*About this task*.
The answer must be an exact reproduction of the lines from the start of the records below through the line containing "red brick A8:B8", and nothing more.

Dataset records
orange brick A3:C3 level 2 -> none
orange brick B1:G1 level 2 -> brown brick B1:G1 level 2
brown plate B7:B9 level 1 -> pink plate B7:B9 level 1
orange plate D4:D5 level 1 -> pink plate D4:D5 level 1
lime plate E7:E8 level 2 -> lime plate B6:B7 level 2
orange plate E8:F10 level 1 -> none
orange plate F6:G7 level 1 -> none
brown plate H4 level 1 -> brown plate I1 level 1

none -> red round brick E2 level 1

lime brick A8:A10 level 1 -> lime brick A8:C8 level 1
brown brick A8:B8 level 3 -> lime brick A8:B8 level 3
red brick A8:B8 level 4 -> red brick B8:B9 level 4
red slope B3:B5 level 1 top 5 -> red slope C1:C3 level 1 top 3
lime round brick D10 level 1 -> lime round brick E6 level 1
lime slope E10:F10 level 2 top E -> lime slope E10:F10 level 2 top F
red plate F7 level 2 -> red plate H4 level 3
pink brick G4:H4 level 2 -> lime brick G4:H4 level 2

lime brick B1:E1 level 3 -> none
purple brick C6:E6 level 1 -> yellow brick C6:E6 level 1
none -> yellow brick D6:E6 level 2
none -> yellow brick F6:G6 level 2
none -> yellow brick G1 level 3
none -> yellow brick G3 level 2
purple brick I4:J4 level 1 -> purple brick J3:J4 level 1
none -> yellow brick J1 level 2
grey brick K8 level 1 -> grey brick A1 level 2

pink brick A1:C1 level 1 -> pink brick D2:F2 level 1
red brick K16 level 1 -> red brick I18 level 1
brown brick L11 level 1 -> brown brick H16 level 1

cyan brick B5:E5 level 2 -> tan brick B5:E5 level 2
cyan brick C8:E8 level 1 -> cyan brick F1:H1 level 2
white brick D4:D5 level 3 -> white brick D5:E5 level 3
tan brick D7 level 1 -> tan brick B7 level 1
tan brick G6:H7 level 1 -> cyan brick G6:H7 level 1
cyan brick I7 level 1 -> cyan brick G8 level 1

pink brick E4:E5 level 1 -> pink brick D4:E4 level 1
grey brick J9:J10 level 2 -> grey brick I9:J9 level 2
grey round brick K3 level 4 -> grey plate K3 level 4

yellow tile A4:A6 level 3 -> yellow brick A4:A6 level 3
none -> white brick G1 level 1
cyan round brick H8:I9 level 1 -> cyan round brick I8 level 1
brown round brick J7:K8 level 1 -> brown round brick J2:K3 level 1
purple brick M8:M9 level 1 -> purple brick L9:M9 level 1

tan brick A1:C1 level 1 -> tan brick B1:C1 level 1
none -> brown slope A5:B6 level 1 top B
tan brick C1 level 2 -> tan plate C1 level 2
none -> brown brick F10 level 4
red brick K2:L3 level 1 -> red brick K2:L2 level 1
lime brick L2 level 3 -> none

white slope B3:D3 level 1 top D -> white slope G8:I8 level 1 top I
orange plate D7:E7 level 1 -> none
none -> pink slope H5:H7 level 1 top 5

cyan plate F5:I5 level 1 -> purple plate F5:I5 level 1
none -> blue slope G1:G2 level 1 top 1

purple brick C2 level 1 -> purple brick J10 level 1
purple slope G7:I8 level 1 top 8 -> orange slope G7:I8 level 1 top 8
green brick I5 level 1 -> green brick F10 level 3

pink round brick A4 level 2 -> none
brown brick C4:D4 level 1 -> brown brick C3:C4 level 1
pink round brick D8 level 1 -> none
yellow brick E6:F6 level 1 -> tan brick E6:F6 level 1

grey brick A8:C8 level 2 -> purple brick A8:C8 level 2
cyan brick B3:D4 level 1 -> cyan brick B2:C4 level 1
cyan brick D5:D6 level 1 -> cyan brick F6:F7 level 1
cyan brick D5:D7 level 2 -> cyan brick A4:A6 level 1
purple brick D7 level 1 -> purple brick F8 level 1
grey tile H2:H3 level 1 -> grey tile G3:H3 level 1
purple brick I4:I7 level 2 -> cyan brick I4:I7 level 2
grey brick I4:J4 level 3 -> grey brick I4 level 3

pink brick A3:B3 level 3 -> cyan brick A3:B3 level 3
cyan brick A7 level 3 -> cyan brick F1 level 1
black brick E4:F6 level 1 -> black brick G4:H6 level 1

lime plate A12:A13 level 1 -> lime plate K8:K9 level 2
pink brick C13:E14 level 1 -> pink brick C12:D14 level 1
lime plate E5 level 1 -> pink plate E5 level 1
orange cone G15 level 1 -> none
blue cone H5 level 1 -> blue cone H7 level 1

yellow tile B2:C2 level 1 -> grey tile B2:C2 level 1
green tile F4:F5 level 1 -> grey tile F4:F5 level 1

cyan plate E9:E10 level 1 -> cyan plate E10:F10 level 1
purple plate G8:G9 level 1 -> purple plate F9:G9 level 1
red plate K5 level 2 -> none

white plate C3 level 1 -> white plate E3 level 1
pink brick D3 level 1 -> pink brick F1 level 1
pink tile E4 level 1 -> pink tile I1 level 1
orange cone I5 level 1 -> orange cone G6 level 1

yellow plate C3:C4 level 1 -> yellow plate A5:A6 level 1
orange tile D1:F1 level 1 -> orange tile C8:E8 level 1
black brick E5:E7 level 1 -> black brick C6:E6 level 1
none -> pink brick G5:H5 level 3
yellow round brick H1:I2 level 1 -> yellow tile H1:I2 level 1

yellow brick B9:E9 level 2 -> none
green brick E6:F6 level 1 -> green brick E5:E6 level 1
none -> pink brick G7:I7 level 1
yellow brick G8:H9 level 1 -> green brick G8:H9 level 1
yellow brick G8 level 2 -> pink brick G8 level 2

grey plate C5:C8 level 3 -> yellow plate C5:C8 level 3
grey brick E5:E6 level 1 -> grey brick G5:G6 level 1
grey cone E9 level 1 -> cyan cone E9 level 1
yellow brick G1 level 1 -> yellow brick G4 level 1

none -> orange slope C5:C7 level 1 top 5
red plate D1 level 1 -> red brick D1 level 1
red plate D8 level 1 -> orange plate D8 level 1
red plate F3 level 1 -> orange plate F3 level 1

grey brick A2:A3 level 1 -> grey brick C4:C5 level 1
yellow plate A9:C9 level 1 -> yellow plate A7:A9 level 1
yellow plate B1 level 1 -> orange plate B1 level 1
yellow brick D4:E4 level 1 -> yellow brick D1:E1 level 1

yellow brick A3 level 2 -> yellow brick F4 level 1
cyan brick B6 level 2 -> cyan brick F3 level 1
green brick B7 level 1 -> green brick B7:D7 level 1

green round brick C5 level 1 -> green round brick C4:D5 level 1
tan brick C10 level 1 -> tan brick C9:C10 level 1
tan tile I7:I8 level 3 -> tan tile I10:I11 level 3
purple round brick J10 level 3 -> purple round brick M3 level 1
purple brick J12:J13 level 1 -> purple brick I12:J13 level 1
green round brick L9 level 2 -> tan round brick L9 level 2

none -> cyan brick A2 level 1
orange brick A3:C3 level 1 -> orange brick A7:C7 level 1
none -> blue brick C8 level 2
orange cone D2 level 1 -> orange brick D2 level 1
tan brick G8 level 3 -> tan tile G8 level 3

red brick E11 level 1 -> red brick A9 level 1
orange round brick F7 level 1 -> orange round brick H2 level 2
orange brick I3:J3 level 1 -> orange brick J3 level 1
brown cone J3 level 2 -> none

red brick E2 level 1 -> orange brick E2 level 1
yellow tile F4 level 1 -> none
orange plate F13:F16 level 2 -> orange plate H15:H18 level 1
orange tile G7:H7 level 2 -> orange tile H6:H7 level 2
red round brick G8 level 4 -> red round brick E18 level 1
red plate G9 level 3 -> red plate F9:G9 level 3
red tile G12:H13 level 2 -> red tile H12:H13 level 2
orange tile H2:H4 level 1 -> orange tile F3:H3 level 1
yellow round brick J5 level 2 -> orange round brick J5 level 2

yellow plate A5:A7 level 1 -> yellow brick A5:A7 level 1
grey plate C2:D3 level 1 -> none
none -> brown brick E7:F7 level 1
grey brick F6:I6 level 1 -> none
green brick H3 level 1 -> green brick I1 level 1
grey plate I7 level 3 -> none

*Answer to the exercise*.
orange brick A3:C3 level 2 -> none
orange brick B1:G1 level 2 -> brown brick B1:G1 level 2
brown plate B7:B9 level 1 -> pink plate B7:B9 level 1
orange plate D4:D5 level 1 -> pink plate D4:D5 level 1
lime plate E7:E8 level 2 -> lime plate B6:B7 level 2
orange plate E8:F10 level 1 -> none
orange plate F6:G7 level 1 -> none
brown plate H4 level 1 -> brown plate I1 level 1

none -> red round brick E2 level 1

lime brick A8:A10 level 1 -> lime brick A8:C8 level 1
brown brick A8:B8 level 3 -> lime brick A8:B8 level 3
red brick A8:B8 level 4 -> red brick B8:B9 level 4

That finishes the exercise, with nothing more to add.